→ **Try it**: Lines with the word "AGND" in them must be copied from the records below.
--- Records for the task Enclosed Below ---
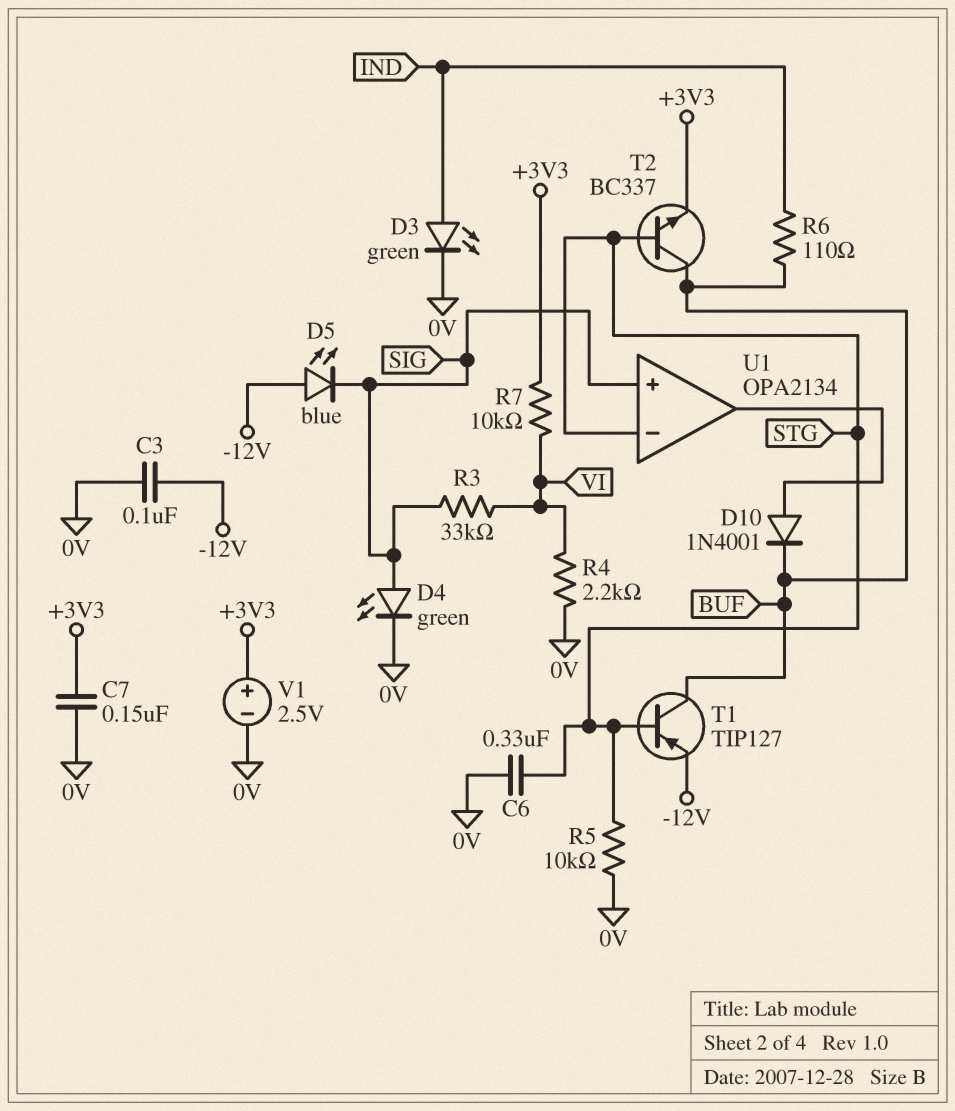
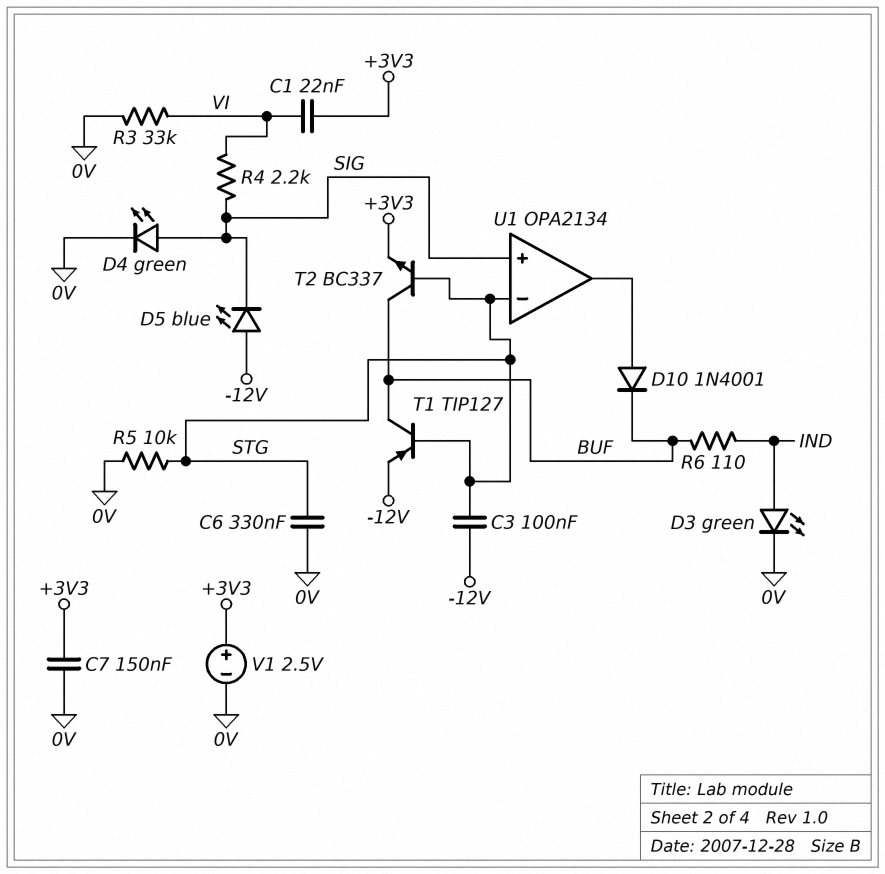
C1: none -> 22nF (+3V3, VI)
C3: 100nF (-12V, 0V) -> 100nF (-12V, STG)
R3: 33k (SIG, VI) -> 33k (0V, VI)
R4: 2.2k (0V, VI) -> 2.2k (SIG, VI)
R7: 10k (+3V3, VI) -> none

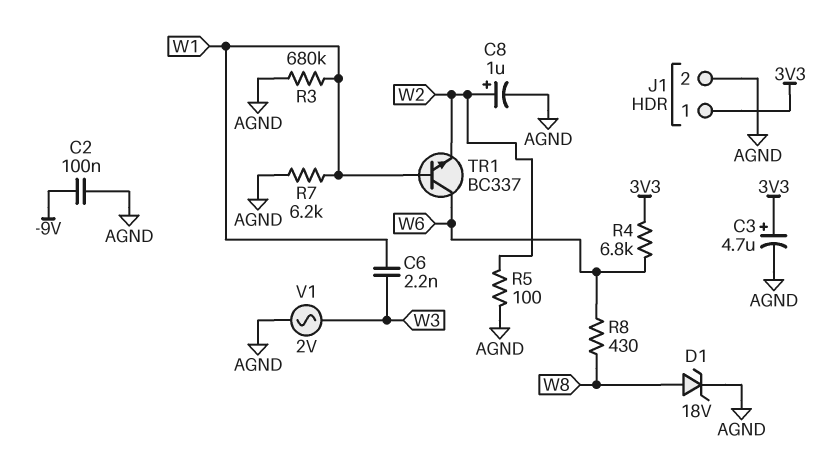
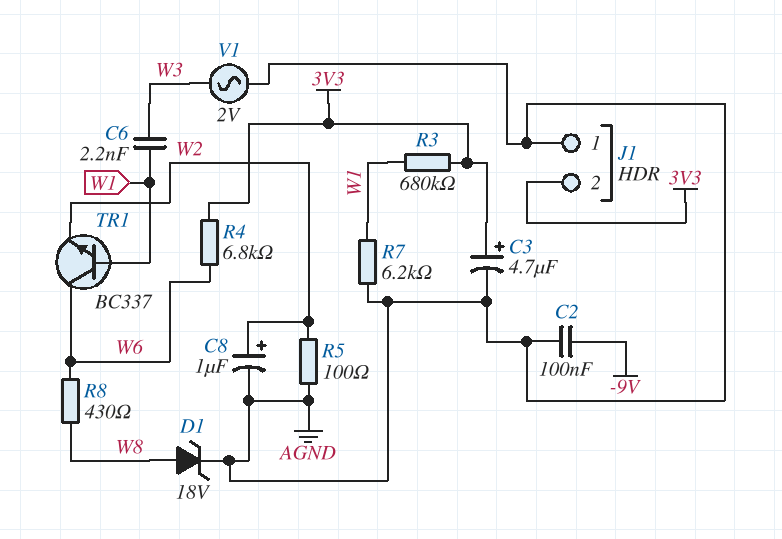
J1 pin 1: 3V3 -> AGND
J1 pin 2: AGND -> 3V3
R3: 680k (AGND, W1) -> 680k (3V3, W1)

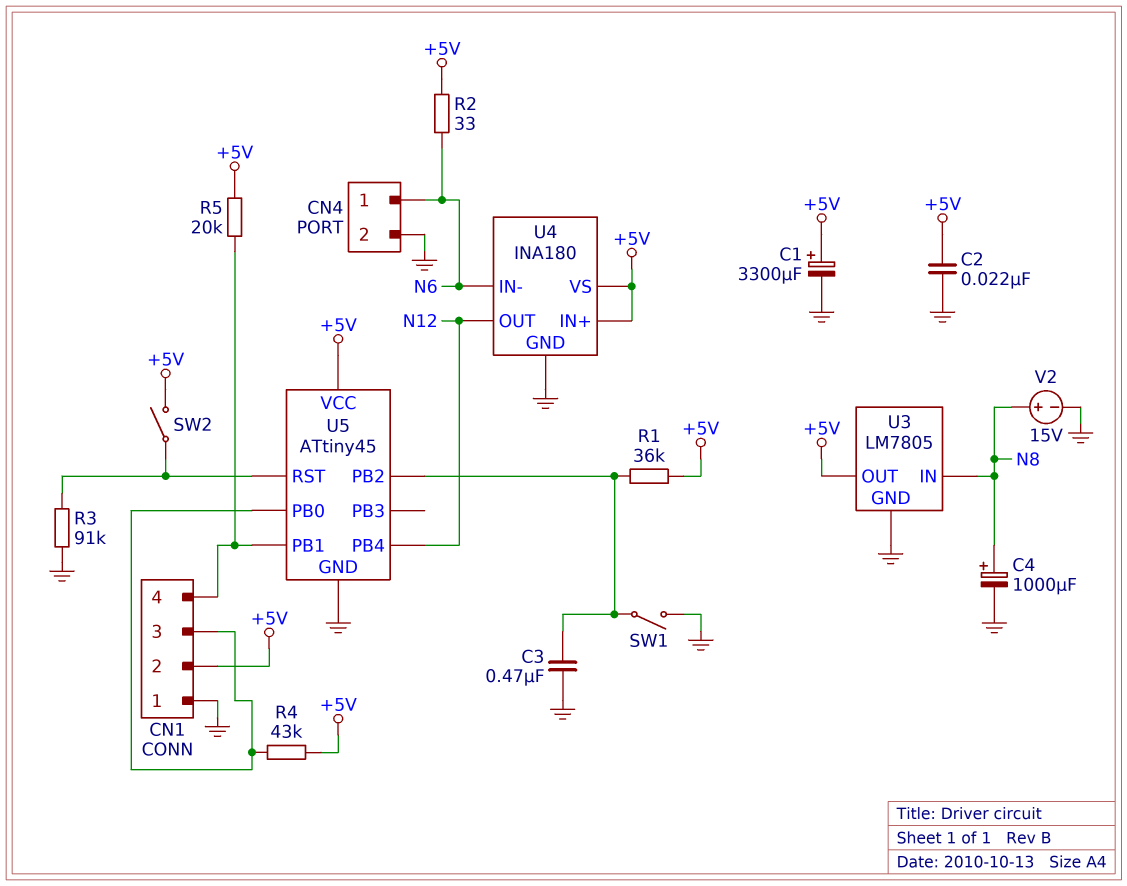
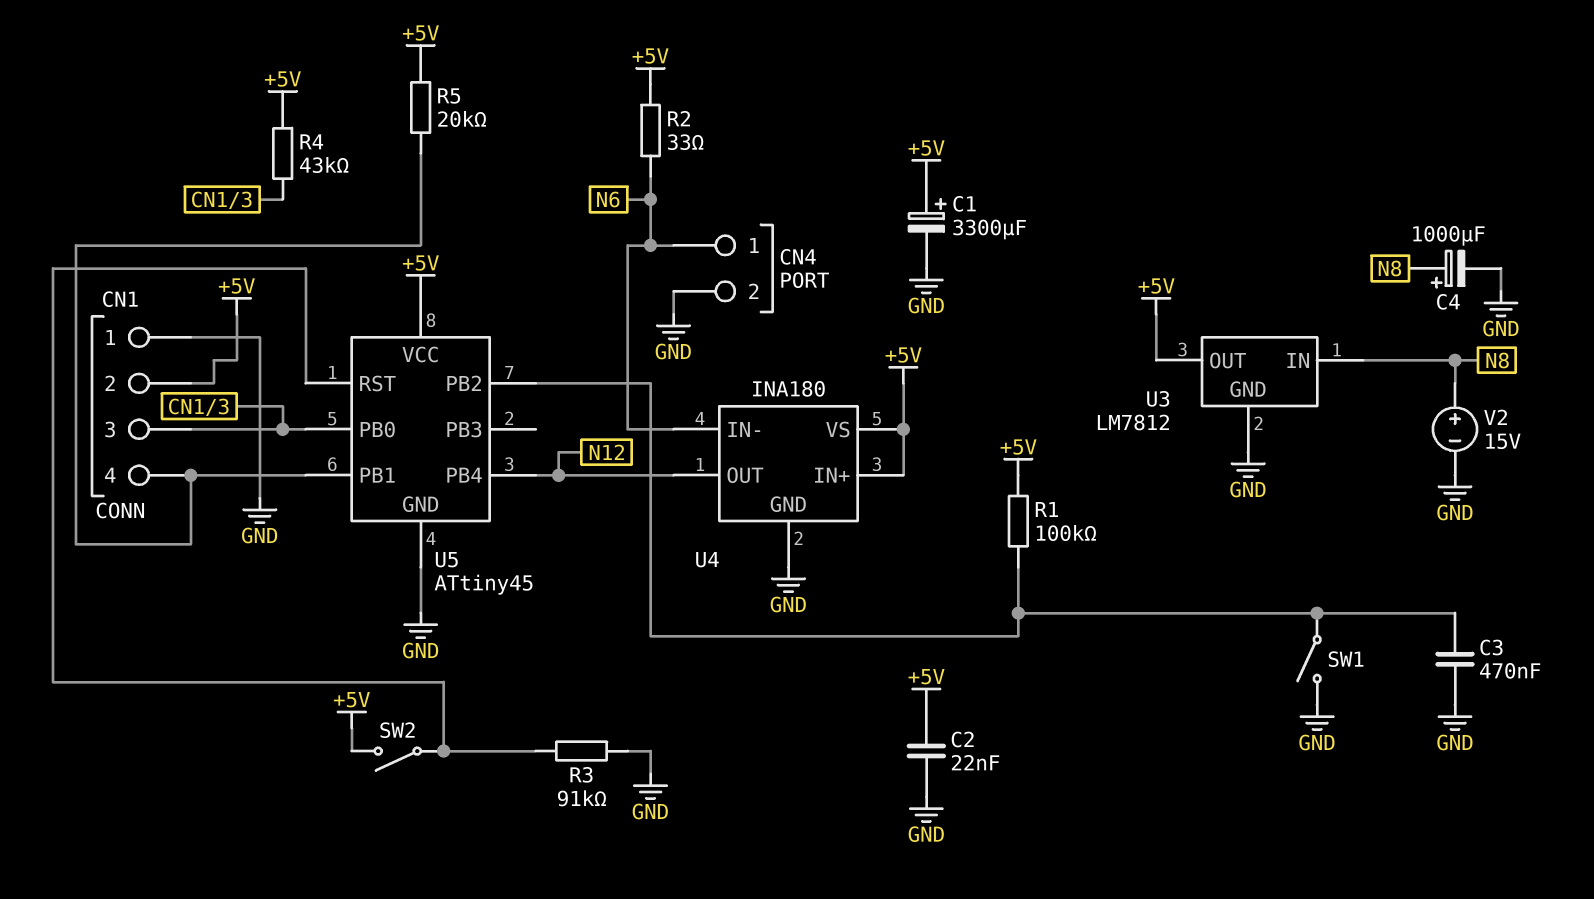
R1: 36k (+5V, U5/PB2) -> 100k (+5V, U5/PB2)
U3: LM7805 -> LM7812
--- End of Enclosed Records for the task ---
→ **Response below**:
J1 pin 1: 3V3 -> AGND
J1 pin 2: AGND -> 3V3
R3: 680k (AGND, W1) -> 680k (3V3, W1)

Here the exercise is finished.